● Task instructions
Set down the data again exactly. Pictures are not part of the copy.

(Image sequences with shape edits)
....................

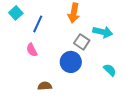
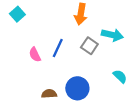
blue line: (38, 24) -> (58, 48), moved
blue circle: (71, 62) -> (77, 88), moved

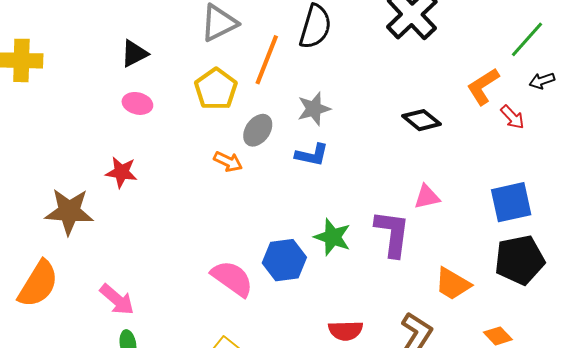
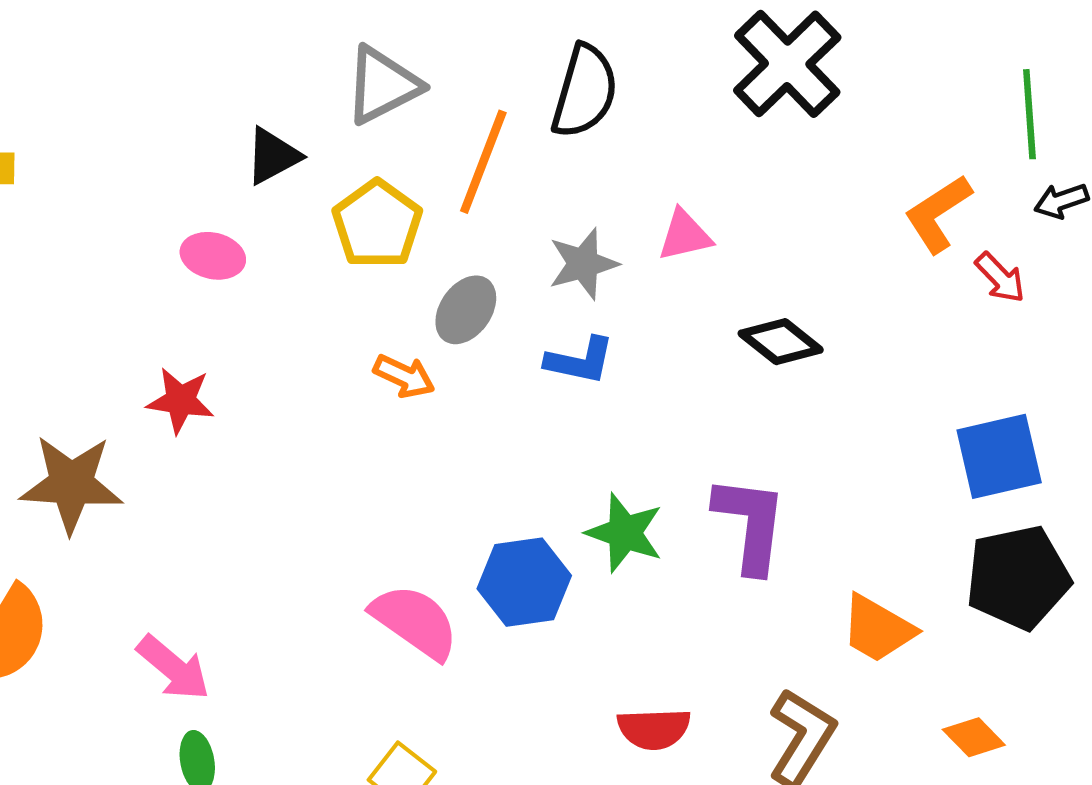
green line: (527, 39) -> (1029, 114), turned -45
black triangle: (134, 54) -> (273, 156), moved
black diamond: (421, 120) -> (781, 342), moved
pink triangle: (427, 197) -> (685, 235), moved

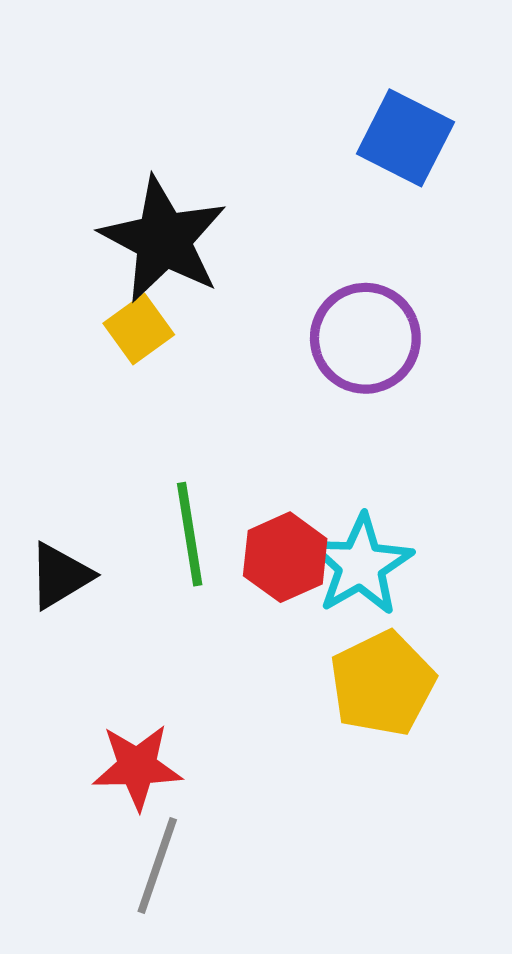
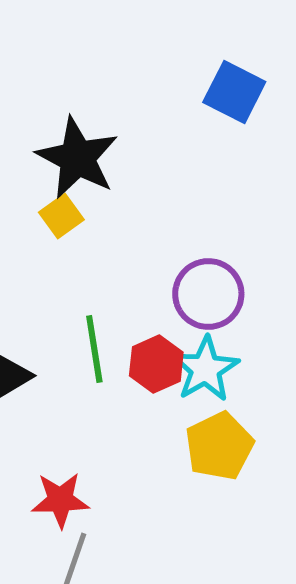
purple circle: (365, 338) -> (208, 294), moved

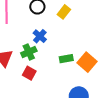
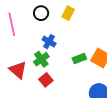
red square: (29, 73) -> (46, 80), turned 32

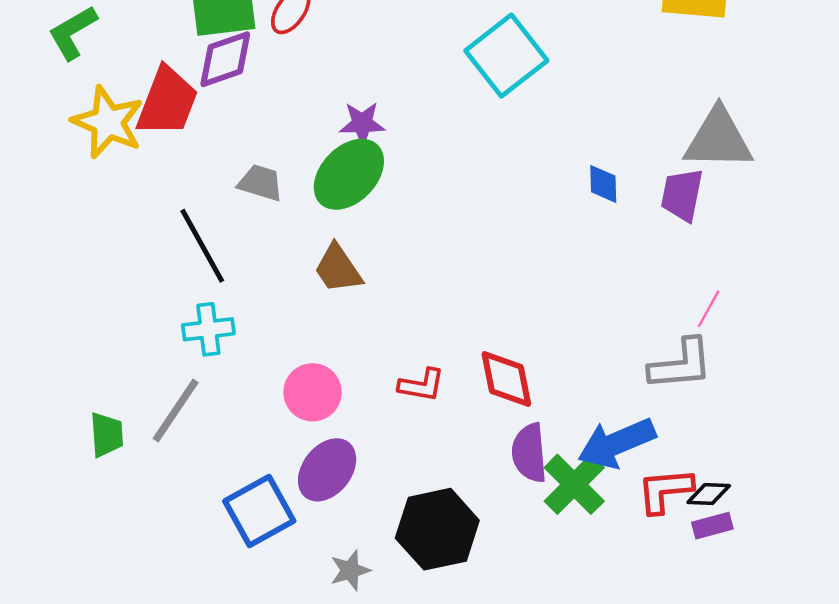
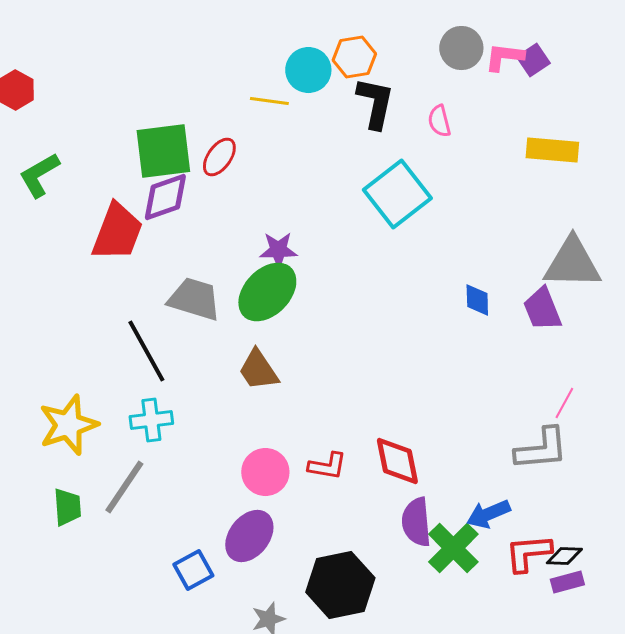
yellow star: (108, 122) -> (68, 425), moved, turned 30
gray trapezoid: (260, 183) -> (194, 299), size x1.4
purple trapezoid: (682, 195) -> (542, 309), turned -33
pink circle: (313, 392) -> (265, 472), moved
blue arrow: (617, 443) -> (488, 514), size x0.7
blue square: (259, 511) -> (193, 570), size x0.7

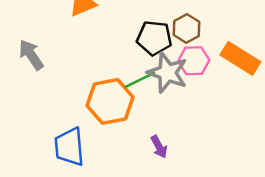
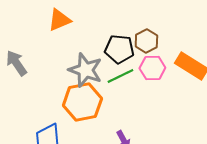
gray star: (167, 73) -> (85, 70), moved
green line: (140, 80) -> (120, 76), moved

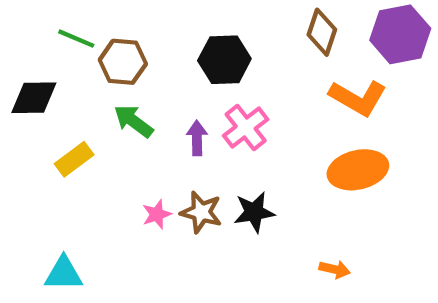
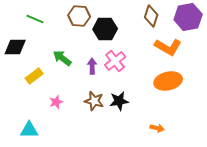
brown hexagon: (123, 62) -> (79, 16), moved
pink star: (157, 214) -> (56, 102), moved

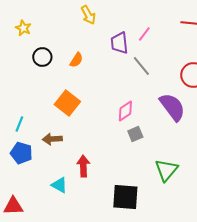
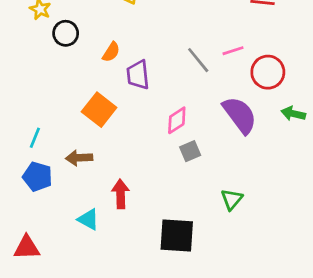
pink line: (144, 34) -> (233, 51), moved, turned 35
purple trapezoid: (119, 43) -> (138, 75), moved
black circle: (42, 57) -> (66, 33), moved
green triangle: (166, 170) -> (232, 199), size x0.7

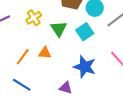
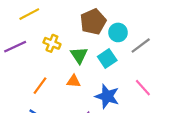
yellow cross: (34, 18) -> (52, 43), turned -35
orange triangle: (45, 53) -> (74, 81), moved

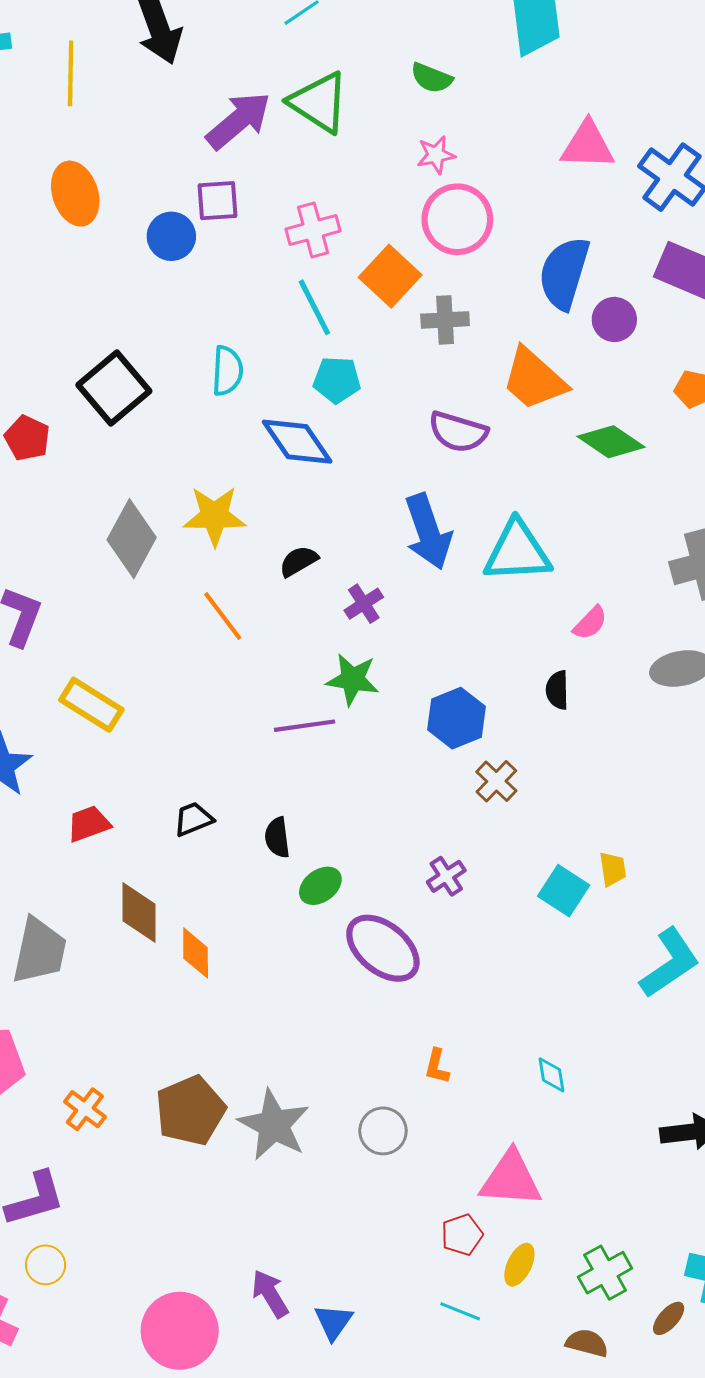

....................

● Solution to this exercise
blue line: (38, 24) -> (58, 48), moved
blue circle: (71, 62) -> (77, 88), moved

green line: (527, 39) -> (1029, 114), turned -45
black triangle: (134, 54) -> (273, 156), moved
black diamond: (421, 120) -> (781, 342), moved
pink triangle: (427, 197) -> (685, 235), moved

purple circle: (365, 338) -> (208, 294), moved

red square: (29, 73) -> (46, 80), turned 32

yellow star: (108, 122) -> (68, 425), moved, turned 30
gray trapezoid: (260, 183) -> (194, 299), size x1.4
purple trapezoid: (682, 195) -> (542, 309), turned -33
pink circle: (313, 392) -> (265, 472), moved
blue arrow: (617, 443) -> (488, 514), size x0.7
blue square: (259, 511) -> (193, 570), size x0.7

gray star: (167, 73) -> (85, 70), moved
green line: (140, 80) -> (120, 76), moved

brown hexagon: (123, 62) -> (79, 16), moved
pink star: (157, 214) -> (56, 102), moved

pink line: (144, 34) -> (233, 51), moved, turned 35
purple trapezoid: (119, 43) -> (138, 75), moved
black circle: (42, 57) -> (66, 33), moved
green triangle: (166, 170) -> (232, 199), size x0.7

yellow cross: (34, 18) -> (52, 43), turned -35
orange triangle: (45, 53) -> (74, 81), moved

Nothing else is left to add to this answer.